-- Opening Marker --

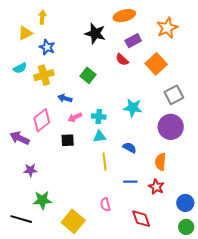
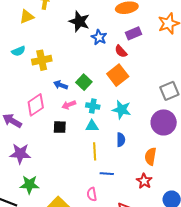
black star: (95, 33) -> (79, 21), moved
blue star: (47, 47) -> (99, 37), moved
orange square: (156, 64) -> (118, 75), moved
green square: (88, 75) -> (84, 82), moved
cyan star: (133, 108) -> (122, 110), moved
blue semicircle: (130, 148) -> (121, 140), turned 56
purple star: (30, 170) -> (20, 154), size x1.5
blue line: (130, 182) -> (107, 174), moved

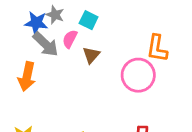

-- Closing Marker --

Task description: Write out, exactly as they appear, the lines from the one containing "cyan star: (133, 108) -> (122, 110), moved" through the end of the material above, excluding pictures.

Response below:
cyan star: (133, 108) -> (122, 110), moved
blue semicircle: (130, 148) -> (121, 140), turned 56
purple star: (30, 170) -> (20, 154), size x1.5
blue line: (130, 182) -> (107, 174), moved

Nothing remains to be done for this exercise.